(Saved data entries)
::::::::::

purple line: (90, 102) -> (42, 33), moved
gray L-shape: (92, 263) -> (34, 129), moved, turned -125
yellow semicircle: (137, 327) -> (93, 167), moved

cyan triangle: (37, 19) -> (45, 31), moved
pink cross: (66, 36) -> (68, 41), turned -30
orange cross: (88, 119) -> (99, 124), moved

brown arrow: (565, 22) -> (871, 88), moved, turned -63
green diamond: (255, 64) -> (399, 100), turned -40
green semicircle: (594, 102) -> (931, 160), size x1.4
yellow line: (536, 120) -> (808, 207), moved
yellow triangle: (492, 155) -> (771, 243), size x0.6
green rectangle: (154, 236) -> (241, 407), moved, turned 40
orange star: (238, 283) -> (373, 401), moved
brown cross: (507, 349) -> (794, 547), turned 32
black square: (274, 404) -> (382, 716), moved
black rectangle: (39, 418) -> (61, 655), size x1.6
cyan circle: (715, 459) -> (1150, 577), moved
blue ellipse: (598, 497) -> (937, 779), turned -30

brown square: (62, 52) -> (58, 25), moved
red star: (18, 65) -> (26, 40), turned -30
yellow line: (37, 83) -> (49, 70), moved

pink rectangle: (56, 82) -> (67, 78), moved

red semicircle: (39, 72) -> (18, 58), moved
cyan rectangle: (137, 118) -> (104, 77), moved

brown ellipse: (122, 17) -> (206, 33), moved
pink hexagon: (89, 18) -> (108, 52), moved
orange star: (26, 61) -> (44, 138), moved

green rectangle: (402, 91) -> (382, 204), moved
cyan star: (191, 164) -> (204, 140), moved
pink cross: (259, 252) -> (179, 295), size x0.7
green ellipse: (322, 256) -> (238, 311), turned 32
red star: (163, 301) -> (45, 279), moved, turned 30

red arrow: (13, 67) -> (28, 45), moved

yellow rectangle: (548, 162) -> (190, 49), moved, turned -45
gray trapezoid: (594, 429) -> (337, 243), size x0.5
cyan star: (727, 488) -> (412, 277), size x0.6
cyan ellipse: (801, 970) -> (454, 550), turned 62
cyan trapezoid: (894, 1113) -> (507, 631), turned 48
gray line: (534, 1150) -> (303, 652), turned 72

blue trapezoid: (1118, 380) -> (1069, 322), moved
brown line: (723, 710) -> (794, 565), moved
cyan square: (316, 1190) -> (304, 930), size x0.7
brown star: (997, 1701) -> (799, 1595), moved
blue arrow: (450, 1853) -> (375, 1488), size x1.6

::::::::::

▶ Task to complete
Note how many lines of the entries contain the string "blue", then give that number by itself.

▶ Solution
3